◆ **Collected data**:
BEGIN
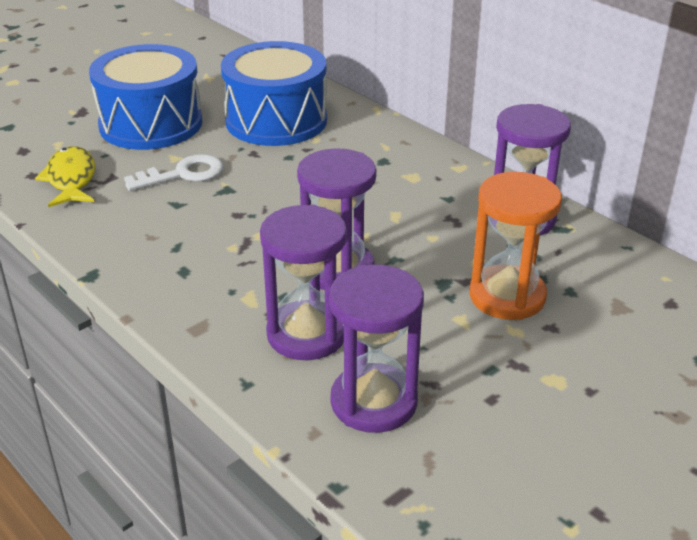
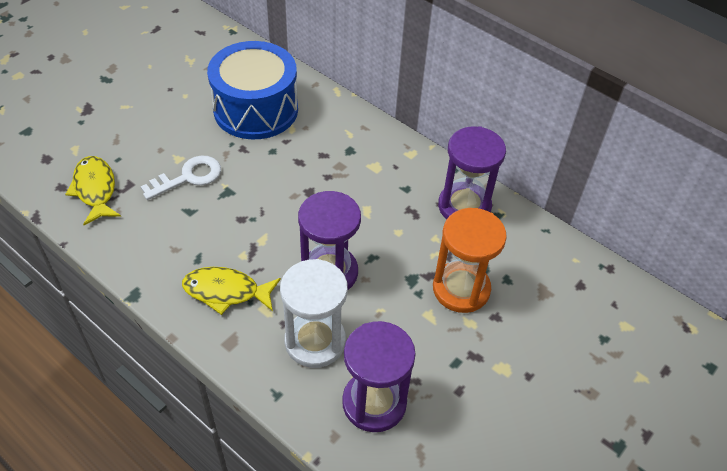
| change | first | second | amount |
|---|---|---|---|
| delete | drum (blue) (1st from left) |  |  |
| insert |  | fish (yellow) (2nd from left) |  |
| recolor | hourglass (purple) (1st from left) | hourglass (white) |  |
END
◆ **Work to be completed**: In your copy, include every record word for word but no pictures.

◆ **Task solution**:
| change | first | second | amount |
|---|---|---|---|
| delete | drum (blue) (1st from left) |  |  |
| insert |  | fish (yellow) (2nd from left) |  |
| recolor | hourglass (purple) (1st from left) | hourglass (white) |  |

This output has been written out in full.